↓
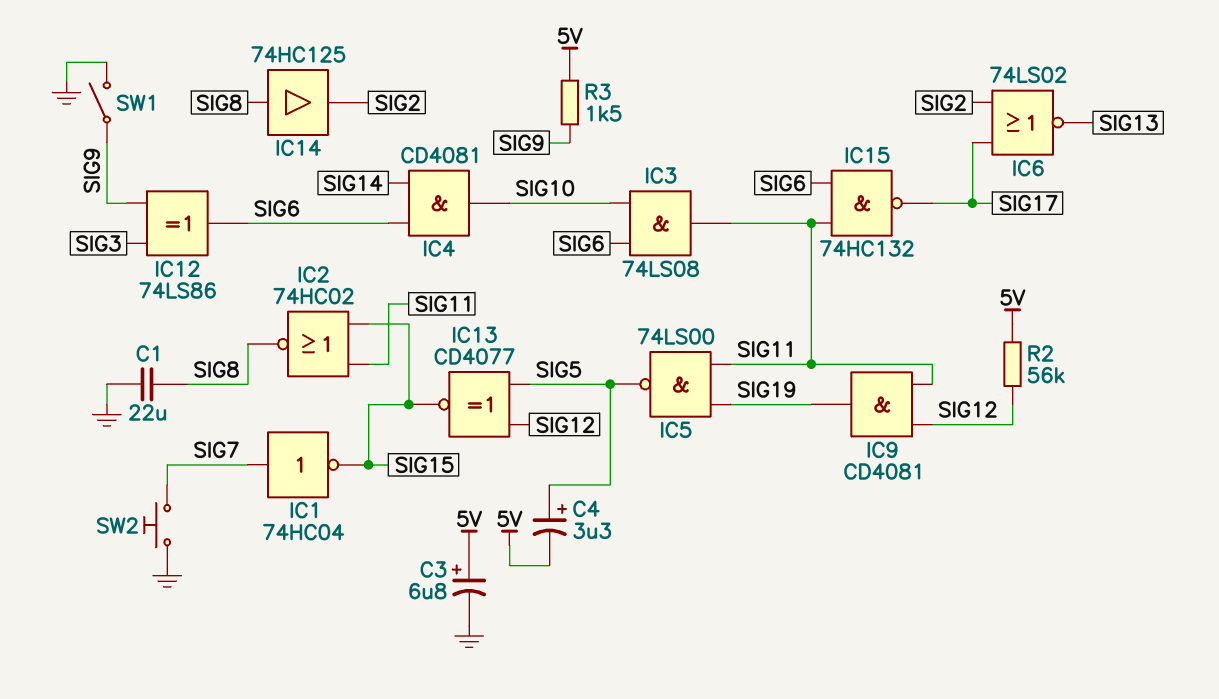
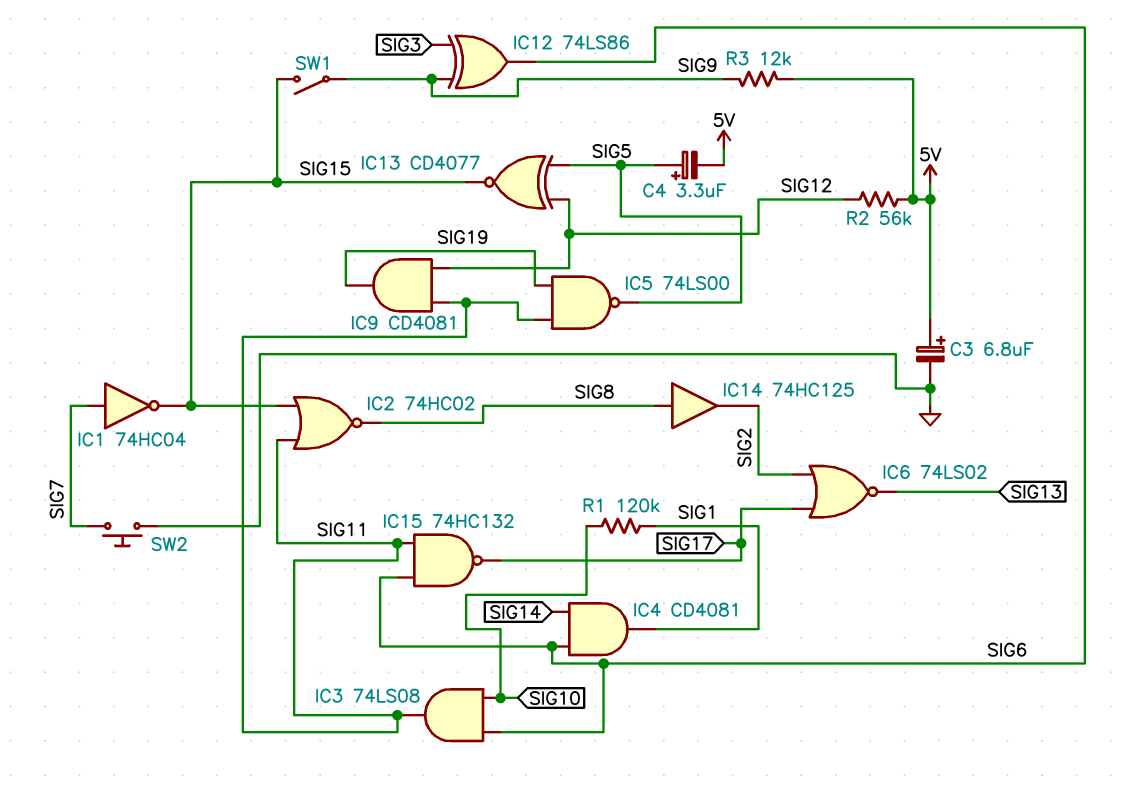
C1: 22uF (GND, SIG8) -> none
IC4: AND CD4081 (in SIG6, in SIG14, out SIG10) -> AND CD4081 (in SIG6, in SIG14, out SIG1)
R1: none -> 120k (SIG1, SIG10)
R3: 1.5k (5V, SIG9) -> 12k (5V, SIG9)
SW1: switch (GND, SIG9) -> switch (SIG9, SIG15)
↑
What this task involves. Your job is to copy each entry exactly as written; the pictures do not go in.

Result for this exercise.
C1: 22uF (GND, SIG8) -> none
IC4: AND CD4081 (in SIG6, in SIG14, out SIG10) -> AND CD4081 (in SIG6, in SIG14, out SIG1)
R1: none -> 120k (SIG1, SIG10)
R3: 1.5k (5V, SIG9) -> 12k (5V, SIG9)
SW1: switch (GND, SIG9) -> switch (SIG9, SIG15)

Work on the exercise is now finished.